Records for this exercise below:

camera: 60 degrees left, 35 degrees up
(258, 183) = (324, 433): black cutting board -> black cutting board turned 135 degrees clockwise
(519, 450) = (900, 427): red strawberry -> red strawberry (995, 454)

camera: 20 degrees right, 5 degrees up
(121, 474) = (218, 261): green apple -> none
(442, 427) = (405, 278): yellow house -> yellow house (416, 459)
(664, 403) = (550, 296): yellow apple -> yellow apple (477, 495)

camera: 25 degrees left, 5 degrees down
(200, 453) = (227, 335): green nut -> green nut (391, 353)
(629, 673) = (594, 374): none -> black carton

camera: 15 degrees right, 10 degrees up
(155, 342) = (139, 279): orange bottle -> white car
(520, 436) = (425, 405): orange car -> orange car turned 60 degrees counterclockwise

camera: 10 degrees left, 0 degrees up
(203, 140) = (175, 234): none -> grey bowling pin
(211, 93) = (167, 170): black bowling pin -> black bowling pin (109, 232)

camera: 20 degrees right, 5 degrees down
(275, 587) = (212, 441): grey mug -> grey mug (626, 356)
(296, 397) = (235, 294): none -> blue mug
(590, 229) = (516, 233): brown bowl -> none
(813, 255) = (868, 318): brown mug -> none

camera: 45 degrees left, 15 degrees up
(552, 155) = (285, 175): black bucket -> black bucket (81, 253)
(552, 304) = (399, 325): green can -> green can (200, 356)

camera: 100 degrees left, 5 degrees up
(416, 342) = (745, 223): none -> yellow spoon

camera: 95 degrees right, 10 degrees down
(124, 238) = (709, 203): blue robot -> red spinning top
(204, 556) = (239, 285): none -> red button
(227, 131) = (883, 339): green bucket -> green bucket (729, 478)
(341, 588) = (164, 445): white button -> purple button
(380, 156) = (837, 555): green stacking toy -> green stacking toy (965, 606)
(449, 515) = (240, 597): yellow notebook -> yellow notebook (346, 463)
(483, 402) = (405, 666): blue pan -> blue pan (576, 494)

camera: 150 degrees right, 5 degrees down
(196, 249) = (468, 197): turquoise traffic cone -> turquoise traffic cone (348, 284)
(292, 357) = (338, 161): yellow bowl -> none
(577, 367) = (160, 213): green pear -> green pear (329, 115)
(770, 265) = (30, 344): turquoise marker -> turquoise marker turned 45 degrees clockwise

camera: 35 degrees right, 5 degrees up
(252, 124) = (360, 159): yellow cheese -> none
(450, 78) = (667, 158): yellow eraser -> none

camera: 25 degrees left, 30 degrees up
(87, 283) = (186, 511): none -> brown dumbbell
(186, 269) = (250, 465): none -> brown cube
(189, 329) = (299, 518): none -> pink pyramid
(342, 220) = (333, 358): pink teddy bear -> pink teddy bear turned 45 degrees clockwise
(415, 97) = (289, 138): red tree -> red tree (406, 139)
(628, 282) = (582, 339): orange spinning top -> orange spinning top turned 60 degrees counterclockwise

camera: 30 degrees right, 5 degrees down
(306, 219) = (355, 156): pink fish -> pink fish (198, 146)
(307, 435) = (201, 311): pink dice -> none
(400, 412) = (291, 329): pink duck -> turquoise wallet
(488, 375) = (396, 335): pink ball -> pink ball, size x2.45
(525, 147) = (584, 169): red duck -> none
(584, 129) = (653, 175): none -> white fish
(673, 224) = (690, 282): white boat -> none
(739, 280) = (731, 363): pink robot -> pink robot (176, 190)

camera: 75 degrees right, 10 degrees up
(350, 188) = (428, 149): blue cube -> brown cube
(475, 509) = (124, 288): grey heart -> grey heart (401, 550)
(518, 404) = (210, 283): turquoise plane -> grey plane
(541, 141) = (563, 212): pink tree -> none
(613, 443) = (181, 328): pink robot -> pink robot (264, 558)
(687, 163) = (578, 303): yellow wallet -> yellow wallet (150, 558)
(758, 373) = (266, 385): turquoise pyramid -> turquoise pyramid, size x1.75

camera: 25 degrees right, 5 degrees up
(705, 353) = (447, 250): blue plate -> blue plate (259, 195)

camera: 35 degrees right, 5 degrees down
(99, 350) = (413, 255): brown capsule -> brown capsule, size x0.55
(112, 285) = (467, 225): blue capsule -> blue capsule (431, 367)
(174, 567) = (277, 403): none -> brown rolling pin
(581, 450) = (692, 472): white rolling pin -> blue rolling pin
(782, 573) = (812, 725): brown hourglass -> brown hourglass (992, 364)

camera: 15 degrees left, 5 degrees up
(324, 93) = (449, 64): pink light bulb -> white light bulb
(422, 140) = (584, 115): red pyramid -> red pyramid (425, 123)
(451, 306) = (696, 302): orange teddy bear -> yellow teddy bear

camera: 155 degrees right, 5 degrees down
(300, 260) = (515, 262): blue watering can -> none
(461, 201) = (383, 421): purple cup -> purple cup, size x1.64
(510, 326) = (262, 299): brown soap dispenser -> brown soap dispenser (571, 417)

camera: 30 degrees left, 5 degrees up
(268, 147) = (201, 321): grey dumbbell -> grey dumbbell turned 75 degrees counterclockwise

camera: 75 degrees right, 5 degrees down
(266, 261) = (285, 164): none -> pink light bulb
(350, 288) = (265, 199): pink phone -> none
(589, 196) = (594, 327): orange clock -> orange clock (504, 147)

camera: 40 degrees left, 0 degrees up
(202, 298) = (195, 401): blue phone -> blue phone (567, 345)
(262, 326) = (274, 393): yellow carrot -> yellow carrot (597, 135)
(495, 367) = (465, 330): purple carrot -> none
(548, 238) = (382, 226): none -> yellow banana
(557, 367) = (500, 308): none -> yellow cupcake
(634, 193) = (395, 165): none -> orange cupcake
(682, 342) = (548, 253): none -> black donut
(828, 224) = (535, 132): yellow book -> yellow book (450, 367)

End of Records for this exercise.

◆ Task to complete ◆
The required output is every line above from the one with "camera: 150 degrees right, 5 degrees down" down to the one with "camera: 15 degrees left, 5 degrees up", restated word for word, ends included.

◆ Your solution ◆
camera: 150 degrees right, 5 degrees down
(196, 249) = (468, 197): turquoise traffic cone -> turquoise traffic cone (348, 284)
(292, 357) = (338, 161): yellow bowl -> none
(577, 367) = (160, 213): green pear -> green pear (329, 115)
(770, 265) = (30, 344): turquoise marker -> turquoise marker turned 45 degrees clockwise

camera: 35 degrees right, 5 degrees up
(252, 124) = (360, 159): yellow cheese -> none
(450, 78) = (667, 158): yellow eraser -> none

camera: 25 degrees left, 30 degrees up
(87, 283) = (186, 511): none -> brown dumbbell
(186, 269) = (250, 465): none -> brown cube
(189, 329) = (299, 518): none -> pink pyramid
(342, 220) = (333, 358): pink teddy bear -> pink teddy bear turned 45 degrees clockwise
(415, 97) = (289, 138): red tree -> red tree (406, 139)
(628, 282) = (582, 339): orange spinning top -> orange spinning top turned 60 degrees counterclockwise

camera: 30 degrees right, 5 degrees down
(306, 219) = (355, 156): pink fish -> pink fish (198, 146)
(307, 435) = (201, 311): pink dice -> none
(400, 412) = (291, 329): pink duck -> turquoise wallet
(488, 375) = (396, 335): pink ball -> pink ball, size x2.45
(525, 147) = (584, 169): red duck -> none
(584, 129) = (653, 175): none -> white fish
(673, 224) = (690, 282): white boat -> none
(739, 280) = (731, 363): pink robot -> pink robot (176, 190)

camera: 75 degrees right, 10 degrees up
(350, 188) = (428, 149): blue cube -> brown cube
(475, 509) = (124, 288): grey heart -> grey heart (401, 550)
(518, 404) = (210, 283): turquoise plane -> grey plane
(541, 141) = (563, 212): pink tree -> none
(613, 443) = (181, 328): pink robot -> pink robot (264, 558)
(687, 163) = (578, 303): yellow wallet -> yellow wallet (150, 558)
(758, 373) = (266, 385): turquoise pyramid -> turquoise pyramid, size x1.75

camera: 25 degrees right, 5 degrees up
(705, 353) = (447, 250): blue plate -> blue plate (259, 195)

camera: 35 degrees right, 5 degrees down
(99, 350) = (413, 255): brown capsule -> brown capsule, size x0.55
(112, 285) = (467, 225): blue capsule -> blue capsule (431, 367)
(174, 567) = (277, 403): none -> brown rolling pin
(581, 450) = (692, 472): white rolling pin -> blue rolling pin
(782, 573) = (812, 725): brown hourglass -> brown hourglass (992, 364)

camera: 15 degrees left, 5 degrees up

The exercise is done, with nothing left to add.